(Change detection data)
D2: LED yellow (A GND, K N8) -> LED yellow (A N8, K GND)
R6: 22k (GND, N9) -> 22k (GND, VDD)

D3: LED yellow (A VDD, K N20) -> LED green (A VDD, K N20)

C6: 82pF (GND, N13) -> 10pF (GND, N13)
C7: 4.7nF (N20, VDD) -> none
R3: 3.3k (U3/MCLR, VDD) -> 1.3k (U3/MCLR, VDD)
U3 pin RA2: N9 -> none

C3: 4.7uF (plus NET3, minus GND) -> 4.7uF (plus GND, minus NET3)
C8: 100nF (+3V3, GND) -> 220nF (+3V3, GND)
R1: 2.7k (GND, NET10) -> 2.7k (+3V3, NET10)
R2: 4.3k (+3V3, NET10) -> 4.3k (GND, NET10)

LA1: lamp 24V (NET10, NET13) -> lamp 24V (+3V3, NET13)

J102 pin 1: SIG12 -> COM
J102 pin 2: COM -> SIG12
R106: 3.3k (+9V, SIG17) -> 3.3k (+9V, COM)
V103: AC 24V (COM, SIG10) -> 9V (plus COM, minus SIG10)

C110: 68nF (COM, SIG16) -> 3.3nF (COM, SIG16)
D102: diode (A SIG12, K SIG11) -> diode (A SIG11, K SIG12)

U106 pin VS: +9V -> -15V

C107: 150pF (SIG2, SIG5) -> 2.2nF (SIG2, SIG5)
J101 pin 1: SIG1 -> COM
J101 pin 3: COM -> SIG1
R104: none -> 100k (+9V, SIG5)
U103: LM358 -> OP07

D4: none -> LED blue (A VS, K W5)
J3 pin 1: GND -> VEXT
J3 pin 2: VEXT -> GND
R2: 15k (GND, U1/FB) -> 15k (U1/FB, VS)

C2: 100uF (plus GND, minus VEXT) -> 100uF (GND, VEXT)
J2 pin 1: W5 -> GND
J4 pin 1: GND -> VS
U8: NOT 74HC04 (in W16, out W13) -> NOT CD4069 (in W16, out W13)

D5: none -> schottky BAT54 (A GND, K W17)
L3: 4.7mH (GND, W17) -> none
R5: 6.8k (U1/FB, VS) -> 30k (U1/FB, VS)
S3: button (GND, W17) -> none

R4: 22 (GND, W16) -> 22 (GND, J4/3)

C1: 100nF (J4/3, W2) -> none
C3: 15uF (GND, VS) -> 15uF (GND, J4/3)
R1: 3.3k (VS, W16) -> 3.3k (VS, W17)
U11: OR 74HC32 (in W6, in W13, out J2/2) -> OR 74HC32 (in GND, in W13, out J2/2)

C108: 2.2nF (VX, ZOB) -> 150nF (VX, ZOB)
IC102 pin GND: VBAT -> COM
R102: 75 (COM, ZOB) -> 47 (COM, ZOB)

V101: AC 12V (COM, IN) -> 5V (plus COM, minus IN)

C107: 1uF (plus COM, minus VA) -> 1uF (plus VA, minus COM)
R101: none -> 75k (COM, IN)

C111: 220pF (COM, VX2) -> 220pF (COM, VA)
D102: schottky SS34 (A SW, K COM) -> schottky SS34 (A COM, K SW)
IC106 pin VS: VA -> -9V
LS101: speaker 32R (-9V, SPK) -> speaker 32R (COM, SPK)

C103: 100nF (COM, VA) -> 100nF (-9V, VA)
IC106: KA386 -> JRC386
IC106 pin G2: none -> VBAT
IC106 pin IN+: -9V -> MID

→ **ACTION ITEM**:
This exercise asks for an exact repeat of the lines from the one holding "J4 pin 1: GND -> VS" through the end of the data above.

→ **RESULT OF THE EXERCISE**:
J4 pin 1: GND -> VS
U8: NOT 74HC04 (in W16, out W13) -> NOT CD4069 (in W16, out W13)

D5: none -> schottky BAT54 (A GND, K W17)
L3: 4.7mH (GND, W17) -> none
R5: 6.8k (U1/FB, VS) -> 30k (U1/FB, VS)
S3: button (GND, W17) -> none

R4: 22 (GND, W16) -> 22 (GND, J4/3)

C1: 100nF (J4/3, W2) -> none
C3: 15uF (GND, VS) -> 15uF (GND, J4/3)
R1: 3.3k (VS, W16) -> 3.3k (VS, W17)
U11: OR 74HC32 (in W6, in W13, out J2/2) -> OR 74HC32 (in GND, in W13, out J2/2)

C108: 2.2nF (VX, ZOB) -> 150nF (VX, ZOB)
IC102 pin GND: VBAT -> COM
R102: 75 (COM, ZOB) -> 47 (COM, ZOB)

V101: AC 12V (COM, IN) -> 5V (plus COM, minus IN)

C107: 1uF (plus COM, minus VA) -> 1uF (plus VA, minus COM)
R101: none -> 75k (COM, IN)

C111: 220pF (COM, VX2) -> 220pF (COM, VA)
D102: schottky SS34 (A SW, K COM) -> schottky SS34 (A COM, K SW)
IC106 pin VS: VA -> -9V
LS101: speaker 32R (-9V, SPK) -> speaker 32R (COM, SPK)

C103: 100nF (COM, VA) -> 100nF (-9V, VA)
IC106: KA386 -> JRC386
IC106 pin G2: none -> VBAT
IC106 pin IN+: -9V -> MID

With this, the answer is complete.